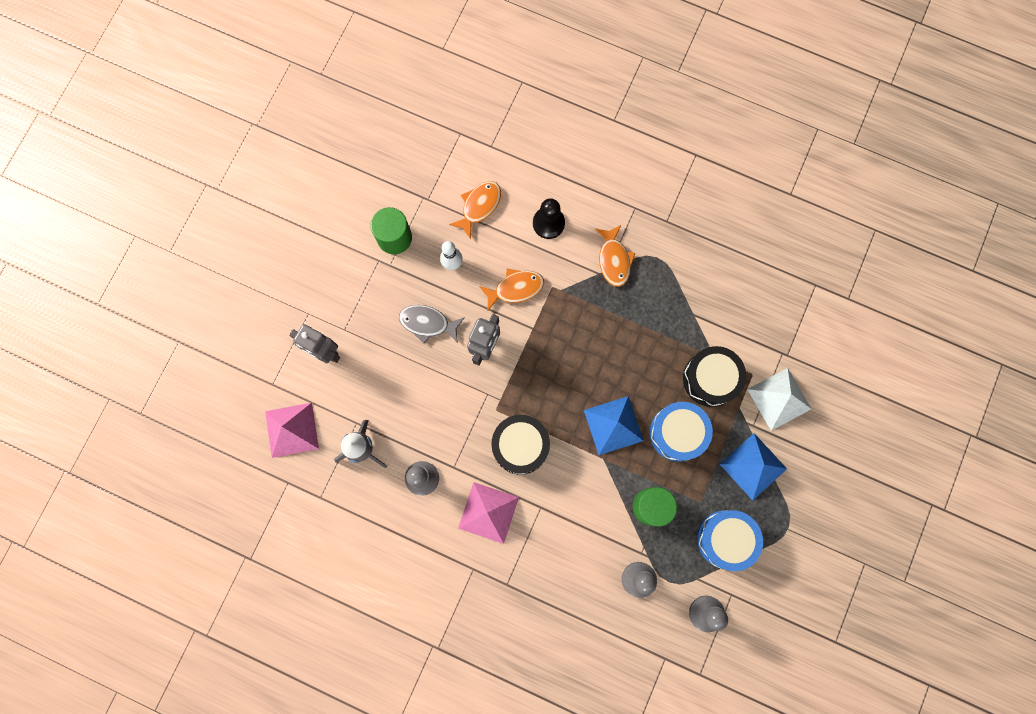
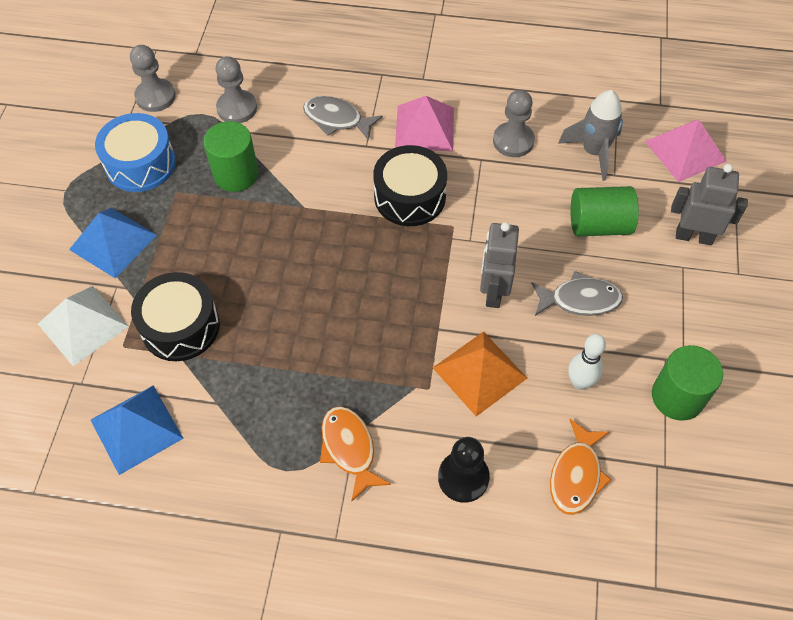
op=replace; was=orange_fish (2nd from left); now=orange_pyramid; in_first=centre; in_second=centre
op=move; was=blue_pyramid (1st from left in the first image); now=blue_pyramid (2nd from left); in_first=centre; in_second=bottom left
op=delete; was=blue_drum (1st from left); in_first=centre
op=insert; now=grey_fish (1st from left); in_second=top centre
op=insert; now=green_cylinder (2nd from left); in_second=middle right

• • • •

TASK STATEMENT: If a line in the data above holds the string "insert", copy it.

TASK SOLUTION:
op=insert; now=grey_fish (1st from left); in_second=top centre
op=insert; now=green_cylinder (2nd from left); in_second=middle right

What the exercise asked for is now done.